## EXERCISE
Return each line of the material below that contains the string "kern". Letter case matters.

## RECORDS SUPPLIED
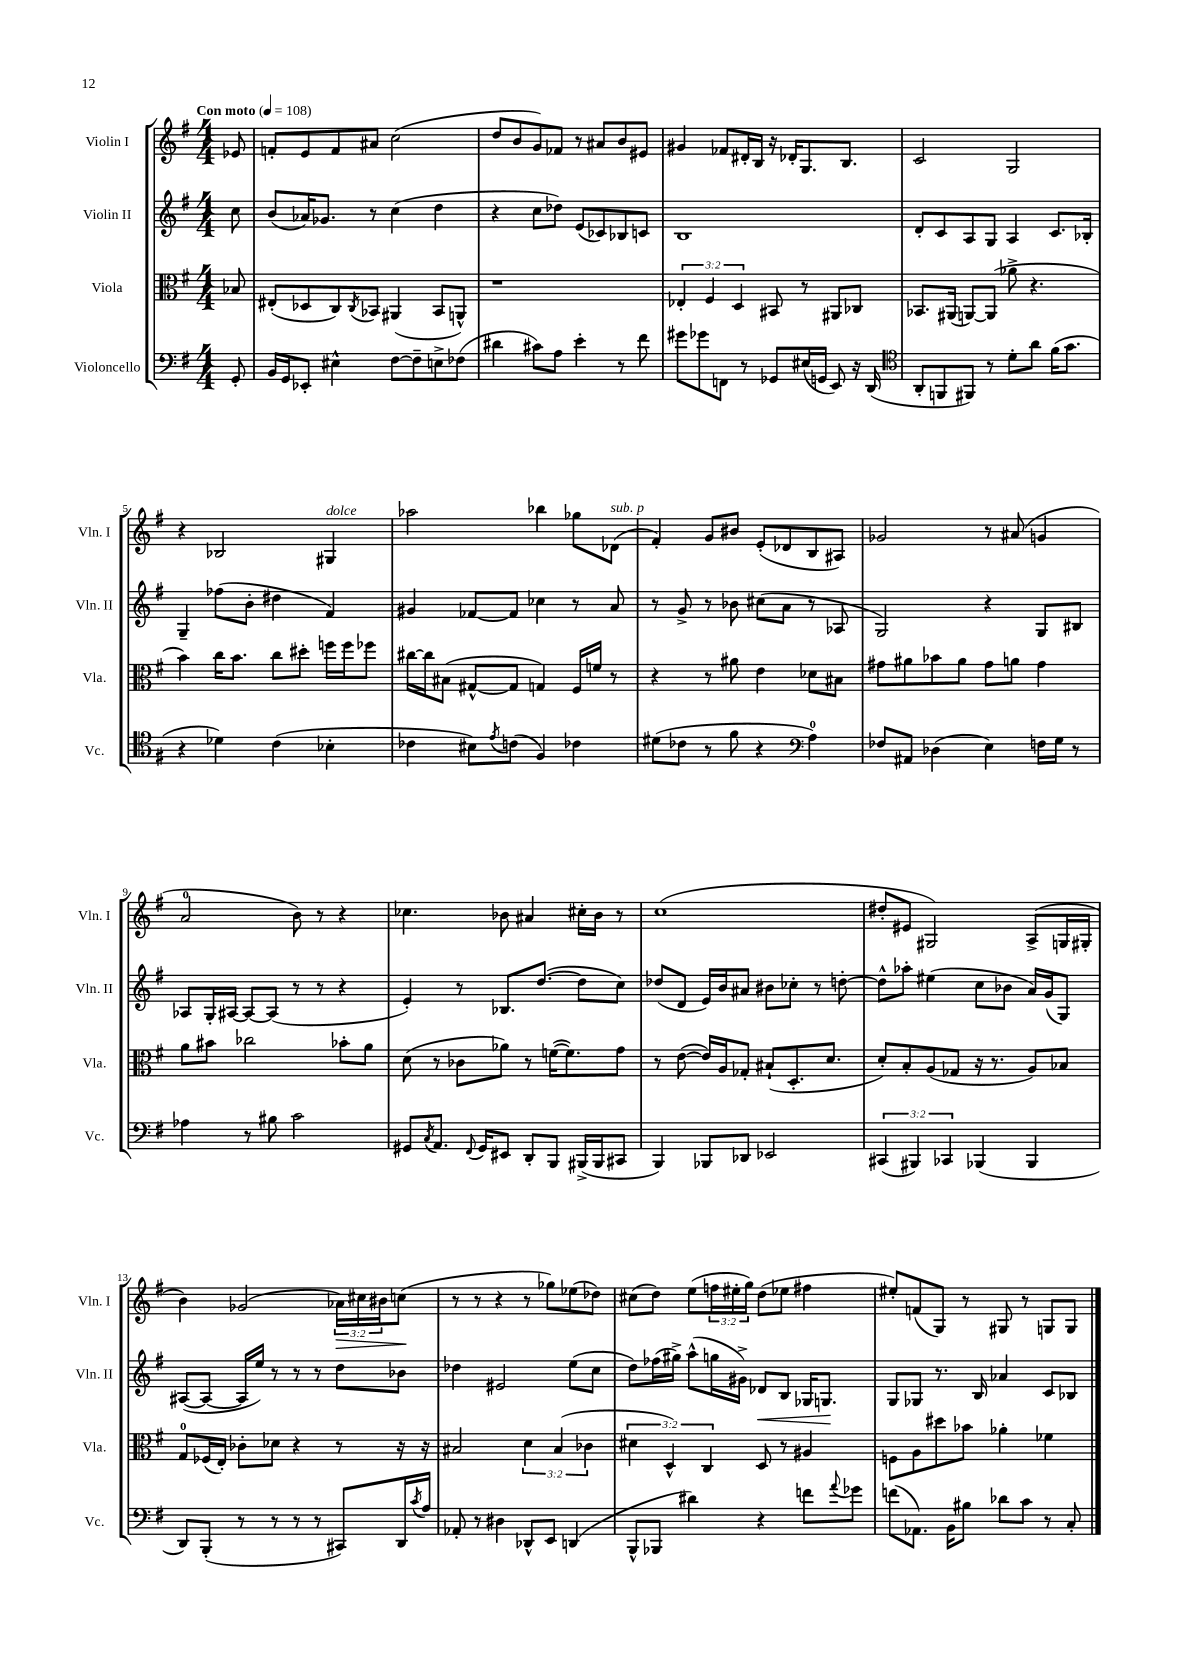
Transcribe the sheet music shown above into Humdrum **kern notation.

**kern	**kern	**kern	**dynam	**kern	**dynam
*part4	*part3	*part2	*part2	*part1	*part1
*staff4	*staff3	*staff2	*staff2	*staff1	*staff1
*I"Violoncello	*I"Viola	*I"Violin II	*	*I"Violin I	*
*I'Vc.	*I'Vla.	*I'Vln. II	*	*I'Vln. I	*
*clefF4	*clefC3	*clefG2	*	*clefG2	*
*k[f#]	*k[f#]	*k[f#]	*	*k[f#]	*
*M4/4	*M4/4	*M4/4	*	*M4/4	*
*MM108	*MM108	*MM108	*	*MM108	*
=	=	=	=	=	=
!	!	!	!	!LO:TX:a:B:t=Con moto	!
8GG'/	8B-X/	8cc\	.	8e-X/	.
=1	=1	=1	=1	=1	=1
16BB/LL	(8E#X'/L	(8b/L	.	8fn'/L	.
16GG/J	.	.	.	.	.
8EE-X'/J	8D-X/	16a-X/K)	.	8e/	.
.	.	8.g-X/J	.	.	.
4E#X^^\	8C/)	.	.	8f/	.
.	8qC/	.	.	.	.
.	8BB-X/J	8r	.	8a#X/J	.
[8F#\L	(4AA#X/	(4cc\	.	(2cc\	.
8F#~\]	.	.	.	.	.
8En^\	8BB-/L	4dd\	.	.	.
(8F-X\J	8AAn^^/J)	.	.	.	.
=2	=2	=2	=2	=2	=2
4d#X\	1r	4r	.	8dd/L	.
.	.	.	.	8b/	.
8c#X\L)	.	8cc\L	.	8g/)	.
8A\J	.	8dd-X\J)	.	8f-X/J	.
4e'\	.	(8e/L	.	8r	.
.	.	8c-X/)	.	8a#X/L	.
8r	.	8B-X/	.	8b/	.
8f#\	.	8cn/J	.	8e#X/J	.
=3	=3	=3	=3	=3	=3
8g#X\L	6E-X'/	1B	.	4g#X/	.
8g-X\	.	.	.	.	.
.	6F#/	.	.	.	.
8FFn\J	.	.	.	8f-X/L	.
.	6D/	.	.	.	.
8r	.	.	.	16d#X'/L	.
.	.	.	.	16B/JJ	.
8GG-X/L	8BB#X/	.	.	16r	.
.	.	.	.	16d-X'/KL	.
(16E#X/L	8r	.	.	8.G/	.
16GGn/JJ	.	.	.	.	.
8EE/)	8AA#X/L	.	.	.	.
.	.	.	.	8.B/J	.
16r	8C-X/J	.	.	.	.
(16DD/	.	.	.	.	.
=4	=4	=4	=4	=4	=4
*clefC4	*	*	*	*	*
8AA'/L	8.BB-X/L	8d'/L	.	2c/	.
8FFn/	.	8c/	.	.	.
.	(16AA#X/Jk	.	.	.	.
8FF#X/J)	[8AAn/L)	8A/	.	.	.
8r	(8AA/J]	8G/J	.	.	.
8d'\L	8a-X^\	4A/	.	2G/	.
8a\J	4.r	.	.	.	.
(16f#\KL	.	8.c/L	.	.	.
8.g\J	.	.	.	.	.
.	.	16B-X'/Jk	.	.	.
!!LO:LB:g=z
=5	=5	=5	=5	=5	=5
4r	4b\)	4G~/	.	4r	.
4d-X\)	16cc\KL	(8ff-X\L	.	2B-X/	.
.	8.b\J	.	.	.	.
.	.	8b'\J	.	.	.
(4c\	8cc\L	4dd#X\	.	.	.
.	8dd#X'\J	.	.	.	.
!	!	!	!	!LO:TX:a:i:t=dolce	!
4B-X'\	16ffn\LL	4f#/)	.	4G#X/	.
.	16ff\J	.	.	.	.
.	8ff-X\J	.	.	.	.
=6	=6	=6	=6	=6	=6
4c-X\	[16cc#X\LL	4g#X/	.	2aa-X\	.
.	16cc#\J]	.	.	.	.
.	(8B#X\J	.	.	.	.
8B#X\L)	[8G#X^^/L	[8f-X/L	.	.	.
8qe/	.	.	.	.	.
(8cn\J	8G#/J]	8f-/J]	.	.	.
4F#/)	4Gn/)	4cc-X\	.	4bb-X\	.
4c-X\	16F#/LL	8r	.	8gg-X\L	.
.	16fn/JJ	.	.	.	.
!	!	!	!	!LO:TX:a:i:t=sub. p	!
.	8r	8a/	.	(8d-X\J	.
=7	=7	=7	=7	=7	=7
(8d#X\L	4r	8r	.	4f#'/)	.
8c-X\J	.	8g^/	.	.	.
8r	8r	8r	.	8g/L	.
8f#\	8a#X\	8b-X\	.	8b#X/J	.
4r	4e\	(8cc#X\L	.	(8e'/L	.
.	.	8a\J	.	8d-X/	.
*clefF4	*	*	*	*	*
4A\)	8d-X\L	8r	.	8B/	.
.	8B#X\J	8A-X/	.	8A#X/J)	.
=8	=8	=8	=8	=8	=8
8F-X/L	8g#X\L	2G/)	.	2g-X/	.
8AA#X/J	8a#X\	.	.	.	.
(4D-X\	8b-X\	.	.	.	.
.	8a#\J	.	.	.	.
4E\)	8g#\L	4r	.	8r	.
.	8an\J	.	.	(8a#X/	.
16Fn\LL	4g#\	8G/L	.	4gn/	.
16G\JJ	.	.	.	.	.
8r	.	8B#X/J	.	.	.
!!LO:LB:g=z
=9	=9	=9	=9	=9	=9
4A-X\	8a\L	8A-X/L	.	2a/	.
.	8b#X\J	16G'/L	.	.	.
.	.	[16A#X/JJ	.	.	.
8r	2cc-X\	8A#/L_	.	.	.
8B#X\	.	(8A#/J]	.	.	.
2c\	.	8r	.	8b\)	.
.	.	8r	.	8r	.
.	8b-X'\L	4r	.	4r	.
.	8a\J	.	.	.	.
=10	=10	=10	=10	=10	=10
8GG#X/L	(8d\	4e'/)	.	4.cc-X\	.
8qC/	.	.	.	.	.
8.AA/J	8r	.	.	.	.
.	8c-X\L	8r	.	.	.
8qqFF#/	.	.	.	.	.
16GG#/KL	.	.	.	.	.
8EE#X/J	8a-X\J)	8.B-X/L	.	8b-X\	.
8DD'/L	8r	.	.	4a#X/	.
.	.	([8.dd/J	.	.	.
8BBB/J	([16fn\KL	.	.	.	.
.	8.f\])	.	.	.	.
(16BBB#X^/LL	.	8dd\L]	.	16cc#X'\LL	.
16BBB#/J	.	.	.	16b-\JJ	.
8CC#X/J	8g\J	8cc\J)	.	8r	.
=11	=11	=11	=11	=11	=11
4BBB/)	8r	(8dd-X/L	.	(1cc	.
.	([8e\	8d/J	.	.	.
8BBB-X/L	16e/LL])	16e/LL)	.	.	.
.	16A/J	16b/J	.	.	.
8DD-X/J	8G-X'/J	8a#X/J	.	.	.
2EE-X/	(8B#X`/L	8b#X\L	.	.	.
.	8.D'/	8cc-X'\J	.	.	.
.	.	8r	.	.	.
.	8.d/J	.	.	.	.
.	.	[8ddn'\	.	.	.
=12	=12	=12	=12	=12	=12
(6CC#X/	8d'/L)	8dd^^\L]	.	8dd#X'/L	.
.	8B'/	8aa-X'\J	.	8e#X/J	.
6BBB#X/)	.	.	.	.	.
.	(8A/	(4ee#X\	.	2G#X/)	.
6CC-X/	.	.	.	.	.
.	8G-X/J	.	.	.	.
(4BBB-X/	16r	8cc\L	.	.	.
.	8.r	.	.	.	.
.	.	8b-X\J	.	.	.
4BBB-/	8A/L)	16a/LL)	.	(8A^/L	.
.	.	(16g/J	.	.	.
.	8B-X/J	8G/J)	.	16Gn/L	.
.	.	.	.	16G#X'/JJ	.
!!LO:LB:g=z
=13	=13	=13	=13	=13	=13
8DD/L)	8G/L	([8A#X/L	.	4b\)	.
(8BBB'/J	(16F-X/L	8A#/J_	.	.	.
.	16E'/JJ)	.	.	.	.
8r	8c-X'\L	16A#/LL]	.	(2g-X/	.
.	.	16ee/JJ)	.	.	.
8r	8d-X\J	8r	.	.	.
8r	4r	8r	.	.	.
8r	.	8r	.	.	.
!	!	!	!	!	!LO:HP:b
8CC#X/L)	8r	8dd\L	.	24a-X\LL)	>
.	.	.	.	24cc#X\	.
.	.	.	.	24b#X\J	.
16DD/L	16r	8b-X\J	.	(8ccn\J	.
8qc/	.	.	.	.	.
16A/JJ	16r	.	.	.	.
.	.	.	.	.	]
=14	=14	=14	=14	=14	=14
8AA-X'/	2B#X/	4dd-X\	.	8r	.
8r	.	.	.	8r	.
4D#X\	.	2e#X/	.	4r	.
8DD-X^^/L	6d\	.	.	8r	.
8EE/J	.	.	.	8gg-X\L)	.
.	(6B#/	.	.	.	.
(4DDn/	.	(8ee\L	.	(8ee-X\	.
.	6c-X\	.	.	.	.
.	.	8cc\J	.	8dd-X\J)	.
=15	=15	=15	=15	=15	=15
8BBB^^/L	6d#X\	8dd\L)	.	(8cc#X\L	.
8BBB-X/J	.	(16ff-X\L	.	8dd\J)	.
.	6D^^/)	.	.	.	.
.	.	16gg#X^\JJ)	.	.	.
4d#X\)	.	(8aa^^\L	.	(8ee\L	.
.	6C/	.	.	.	.
.	.	16ggn\L	.	24ffn\L	.
.	.	.	.	24ee#X'\	.
.	.	16g#X^\JJ)	.	.	.
.	.	.	.	24gg\JJ)	.
!	!	!	!LO:HP:b	!	!
4r	8D/	8d-X/L	<	(8dd\L	.
.	8r	8B/J	.	8ee-X\J	.
8fn\L	4A#X/	16G-X/KL	.	4ff#X\	.
.	.	8.Gn/J	.	.	.
8qqa/	.	.	.	.	.
8g-X\J	.	.	.	.	.
.	.	.	[	.	.
=16	=16	=16	=16	=16	=16
(8fn\L	8Fn\L	8G/L	.	8ee#X'/L)	.
8.AA-X\J)	8A\	8G-X/J	.	(8fn/	.
.	8dd#X\	8.r	.	8G/J)	.
16BB\KL	.	.	.	.	.
8B#X\J	8b-X\J	.	.	8r	.
.	.	16B/	.	.	.
8d-X\L	4a-X'\	4a-X/	.	8G#X/	.
8c\J	.	.	.	8r	.
8r	4f-X\	8c/L	.	8Gn/L	.
8C'/	.	8B-X/J	.	8G/J	.
==	==	==	==	==	==
*-	*-	*-	*-	*-	*-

## WRITTEN REPLY
Transcribe the sheet music shown above into Humdrum **kern notation.
**kern	**kern	**kern	**dynam	**kern	**dynam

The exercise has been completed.